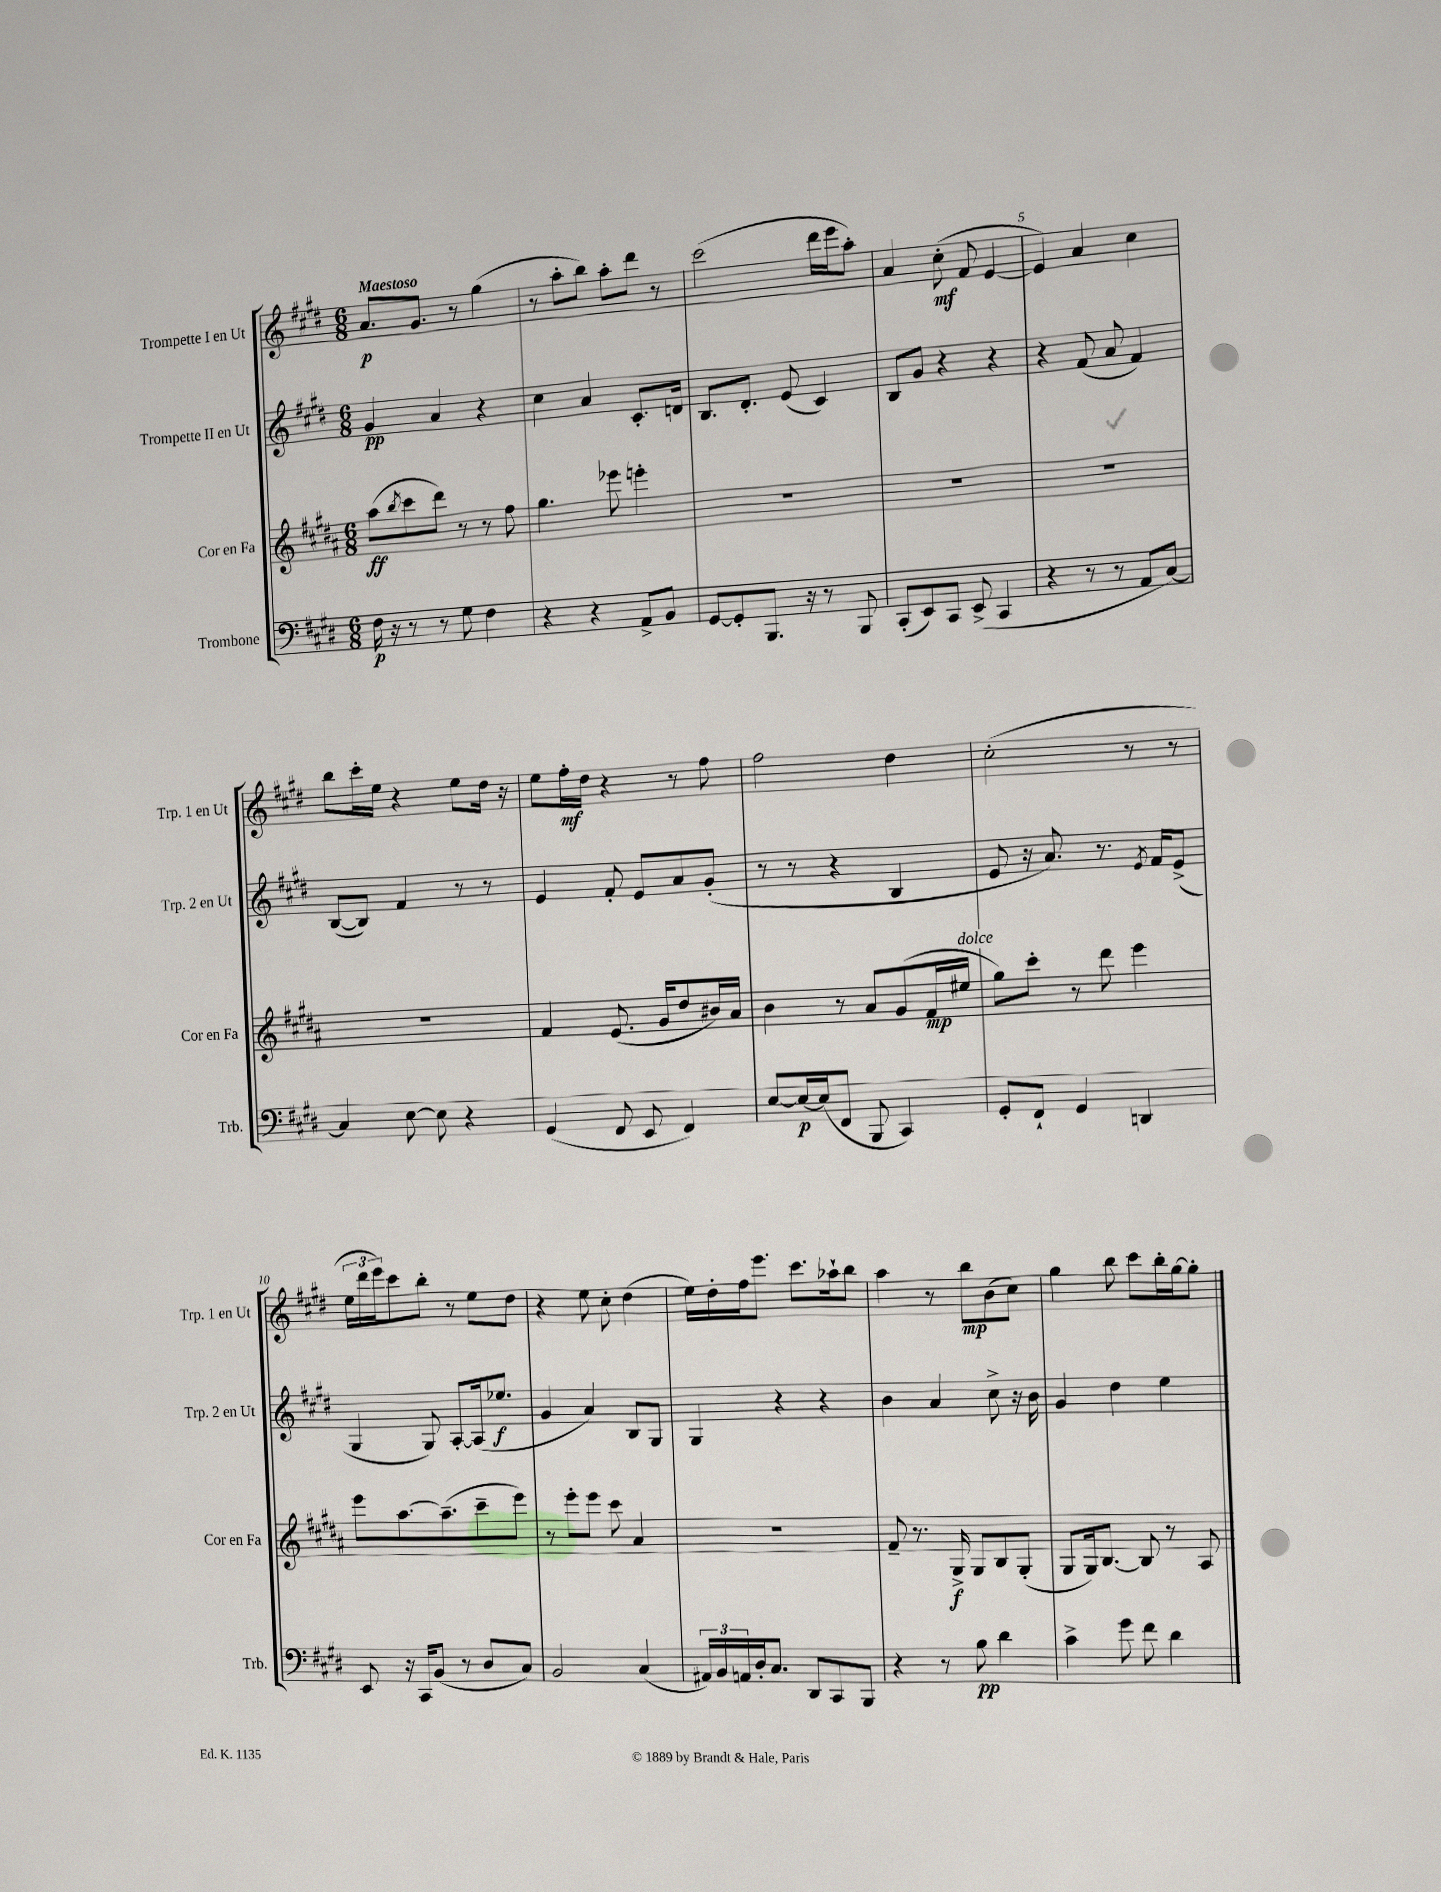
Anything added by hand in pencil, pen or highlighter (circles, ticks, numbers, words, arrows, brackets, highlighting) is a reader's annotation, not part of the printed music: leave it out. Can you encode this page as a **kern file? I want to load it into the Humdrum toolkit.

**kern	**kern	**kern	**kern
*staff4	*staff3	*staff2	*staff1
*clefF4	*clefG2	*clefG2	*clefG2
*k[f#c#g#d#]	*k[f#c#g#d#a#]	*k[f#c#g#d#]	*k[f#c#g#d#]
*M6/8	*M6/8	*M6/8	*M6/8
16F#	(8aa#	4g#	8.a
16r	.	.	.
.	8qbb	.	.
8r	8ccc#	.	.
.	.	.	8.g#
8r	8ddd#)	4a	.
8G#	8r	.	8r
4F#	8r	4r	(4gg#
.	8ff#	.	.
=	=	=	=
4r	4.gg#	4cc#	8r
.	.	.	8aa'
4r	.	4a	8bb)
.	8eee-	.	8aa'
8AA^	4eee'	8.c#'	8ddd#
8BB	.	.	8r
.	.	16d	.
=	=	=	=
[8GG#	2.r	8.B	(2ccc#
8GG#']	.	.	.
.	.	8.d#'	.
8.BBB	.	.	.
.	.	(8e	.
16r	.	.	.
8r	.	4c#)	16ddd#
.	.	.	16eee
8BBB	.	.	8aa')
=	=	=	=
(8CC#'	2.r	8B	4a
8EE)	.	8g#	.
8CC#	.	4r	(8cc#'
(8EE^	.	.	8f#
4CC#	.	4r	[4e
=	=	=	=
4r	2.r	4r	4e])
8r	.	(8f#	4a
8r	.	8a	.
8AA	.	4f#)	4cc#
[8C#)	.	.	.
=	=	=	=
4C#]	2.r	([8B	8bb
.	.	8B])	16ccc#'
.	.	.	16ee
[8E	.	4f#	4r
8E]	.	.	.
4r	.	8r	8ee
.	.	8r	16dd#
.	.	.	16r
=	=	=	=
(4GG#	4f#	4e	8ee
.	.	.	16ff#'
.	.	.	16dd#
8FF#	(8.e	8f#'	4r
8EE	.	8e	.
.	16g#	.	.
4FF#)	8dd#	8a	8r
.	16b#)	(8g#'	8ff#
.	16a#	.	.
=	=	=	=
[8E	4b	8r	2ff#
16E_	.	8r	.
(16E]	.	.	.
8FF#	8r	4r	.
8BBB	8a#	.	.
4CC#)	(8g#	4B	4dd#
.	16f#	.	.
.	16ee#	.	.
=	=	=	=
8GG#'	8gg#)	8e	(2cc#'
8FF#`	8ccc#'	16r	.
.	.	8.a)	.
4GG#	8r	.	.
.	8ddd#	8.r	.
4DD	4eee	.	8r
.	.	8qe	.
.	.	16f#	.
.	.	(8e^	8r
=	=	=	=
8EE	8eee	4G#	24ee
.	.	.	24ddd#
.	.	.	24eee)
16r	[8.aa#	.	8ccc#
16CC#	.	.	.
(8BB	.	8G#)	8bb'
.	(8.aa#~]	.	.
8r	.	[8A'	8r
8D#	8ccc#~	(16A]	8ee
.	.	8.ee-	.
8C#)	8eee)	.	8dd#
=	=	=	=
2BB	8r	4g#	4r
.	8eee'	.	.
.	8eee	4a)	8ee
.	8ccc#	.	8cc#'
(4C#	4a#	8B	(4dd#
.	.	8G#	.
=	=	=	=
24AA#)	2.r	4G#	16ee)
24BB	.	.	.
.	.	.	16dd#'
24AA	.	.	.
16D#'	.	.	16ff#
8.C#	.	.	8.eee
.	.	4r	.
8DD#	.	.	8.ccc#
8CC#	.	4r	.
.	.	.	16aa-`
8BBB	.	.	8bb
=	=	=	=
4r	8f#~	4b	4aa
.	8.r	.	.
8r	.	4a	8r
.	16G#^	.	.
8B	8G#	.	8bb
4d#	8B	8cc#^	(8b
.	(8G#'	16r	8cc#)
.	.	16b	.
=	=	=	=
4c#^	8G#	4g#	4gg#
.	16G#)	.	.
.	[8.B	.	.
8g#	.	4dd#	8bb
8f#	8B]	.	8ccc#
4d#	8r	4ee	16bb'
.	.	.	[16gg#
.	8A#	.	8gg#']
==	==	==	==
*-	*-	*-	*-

====

▶ [Exercise requirements] Repeat the records above line for line without changing anything, and leave the pictures out of your answer.

▶ [Exercise response]
Anything added by hand in pencil, pen or highlighter (circles, ticks, numbers, words, arrows, brackets, highlighting) is a reader's annotation, not part of the printed music: leave it out. Can you encode this page as a **kern file? I want to load it into the Humdrum toolkit.

**kern	**kern	**kern	**kern
*staff4	*staff3	*staff2	*staff1
*clefF4	*clefG2	*clefG2	*clefG2
*k[f#c#g#d#]	*k[f#c#g#d#a#]	*k[f#c#g#d#]	*k[f#c#g#d#]
*M6/8	*M6/8	*M6/8	*M6/8
16F#	(8aa#	4g#	8.a
16r	.	.	.
.	8qbb	.	.
8r	8ccc#	.	.
.	.	.	8.g#
8r	8ddd#)	4a	.
8G#	8r	.	8r
4F#	8r	4r	(4gg#
.	8ff#	.	.
=	=	=	=
4r	4.gg#	4cc#	8r
.	.	.	8aa'
4r	.	4a	8bb)
.	8eee-	.	8aa'
8AA^	4eee'	8.c#'	8ddd#
8BB	.	.	8r
.	.	16d	.
=	=	=	=
[8GG#	2.r	8.B	(2ccc#
8GG#']	.	.	.
.	.	8.d#'	.
8.BBB	.	.	.
.	.	(8e	.
16r	.	.	.
8r	.	4c#)	16ddd#
.	.	.	16eee
8BBB	.	.	8aa')
=	=	=	=
(8CC#'	2.r	8B	4a
8EE)	.	8g#	.
8CC#	.	4r	(8cc#'
(8EE^	.	.	8f#
4CC#	.	4r	[4e
=	=	=	=
4r	2.r	4r	4e])
8r	.	(8f#	4a
8r	.	8a	.
8AA	.	4f#)	4cc#
[8C#)	.	.	.
=	=	=	=
4C#]	2.r	([8B	8bb
.	.	8B])	16ccc#'
.	.	.	16ee
[8E	.	4f#	4r
8E]	.	.	.
4r	.	8r	8ee
.	.	8r	16dd#
.	.	.	16r
=	=	=	=
(4GG#	4f#	4e	8ee
.	.	.	16ff#'
.	.	.	16dd#
8FF#	(8.e	8f#'	4r
8EE	.	8e	.
.	16g#	.	.
4FF#)	8dd#	8a	8r
.	16b#)	(8g#'	8ff#
.	16a#	.	.
=	=	=	=
[8E	4b	8r	2ff#
16E_	.	8r	.
(16E]	.	.	.
8FF#	8r	4r	.
8BBB	8a#	.	.
4CC#)	(8g#	4B	4dd#
.	16f#	.	.
.	16ee#	.	.
=	=	=	=
8GG#'	8gg#)	8e	(2cc#'
8FF#`	8ccc#'	16r	.
.	.	8.a)	.
4GG#	8r	.	.
.	8ddd#	8.r	.
4DD	4eee	.	8r
.	.	8qe	.
.	.	16f#	.
.	.	(8e^	8r
=	=	=	=
8EE	8eee	4G#	24ee
.	.	.	24ddd#
.	.	.	24eee)
16r	[8.aa#	.	8ccc#
16CC#	.	.	.
(8BB	.	8G#)	8bb'
.	(8.aa#~]	.	.
8r	.	[8A'	8r
8D#	8ccc#~	(16A]	8ee
.	.	8.ee-	.
8C#)	8eee)	.	8dd#
=	=	=	=
2BB	8r	4g#	4r
.	8eee'	.	.
.	8eee	4a)	8ee
.	8ccc#	.	8cc#'
(4C#	4a#	8B	(4dd#
.	.	8G#	.
=	=	=	=
24AA#)	2.r	4G#	16ee)
24BB	.	.	.
.	.	.	16dd#'
24AA	.	.	.
16D#'	.	.	16ff#
8.C#	.	.	8.eee
.	.	4r	.
8DD#	.	.	8.ccc#
8CC#	.	4r	.
.	.	.	16aa-`
8BBB	.	.	8bb
=	=	=	=
4r	8f#~	4b	4aa
.	8.r	.	.
8r	.	4a	8r
.	16G#^	.	.
8B	8G#	.	8bb
4d#	8B	8cc#^	(8b
.	(8G#'	16r	8cc#)
.	.	16b	.
=	=	=	=
4c#^	8G#	4g#	4gg#
.	16G#)	.	.
.	[8.B	.	.
8g#	.	4dd#	8bb
8f#	8B]	.	8ccc#
4d#	8r	4ee	16bb'
.	.	.	[16gg#
.	8A#	.	8gg#']
==	==	==	==
*-	*-	*-	*-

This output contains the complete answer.